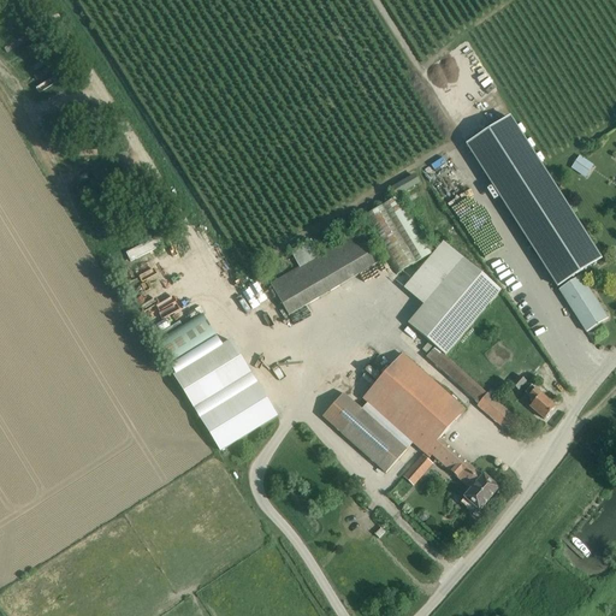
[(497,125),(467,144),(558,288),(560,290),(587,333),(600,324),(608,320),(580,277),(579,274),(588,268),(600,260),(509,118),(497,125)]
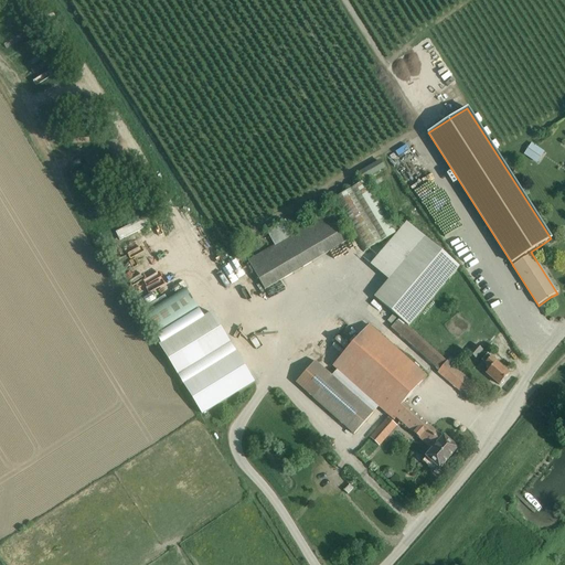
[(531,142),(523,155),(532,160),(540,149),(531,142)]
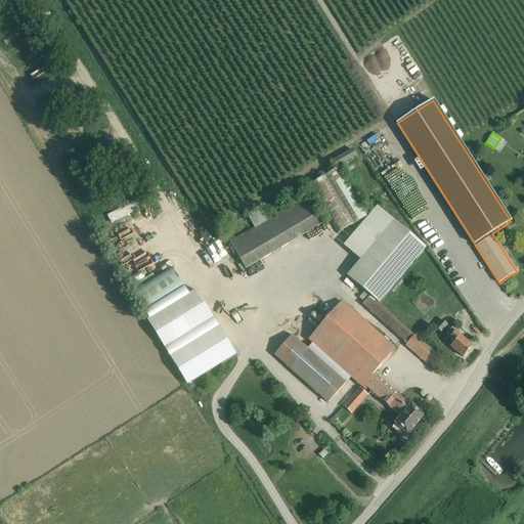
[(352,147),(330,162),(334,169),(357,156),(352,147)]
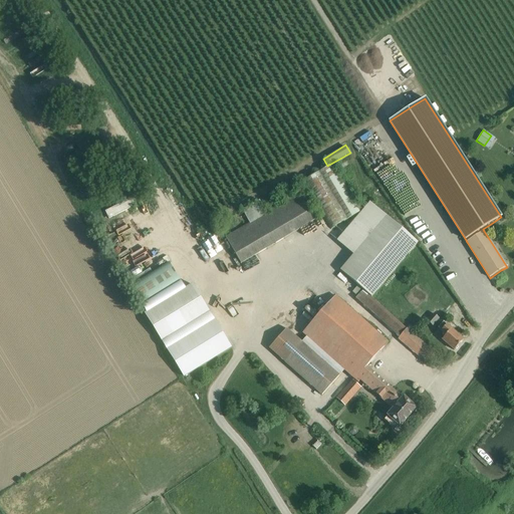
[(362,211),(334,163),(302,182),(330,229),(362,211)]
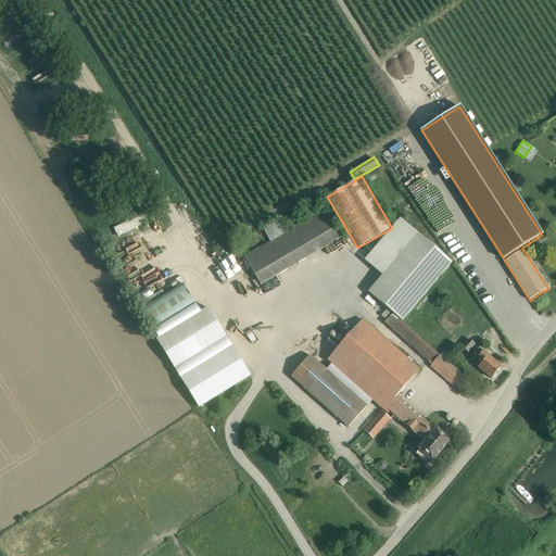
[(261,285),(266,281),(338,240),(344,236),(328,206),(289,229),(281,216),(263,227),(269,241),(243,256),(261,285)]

——————————

[Problem details]: With the images left out, set down every entry exactly.

[Task answer]:
[(497,125),(467,144),(558,288),(560,290),(587,333),(600,324),(608,320),(580,277),(579,274),(588,268),(600,260),(509,118),(497,125)]
[(531,142),(523,155),(532,160),(540,149),(531,142)]
[(352,147),(330,162),(334,169),(357,156),(352,147)]
[(362,211),(334,163),(302,182),(330,229),(362,211)]
[(261,285),(266,281),(338,240),(344,236),(328,206),(289,229),(281,216),(263,227),(269,241),(243,256),(261,285)]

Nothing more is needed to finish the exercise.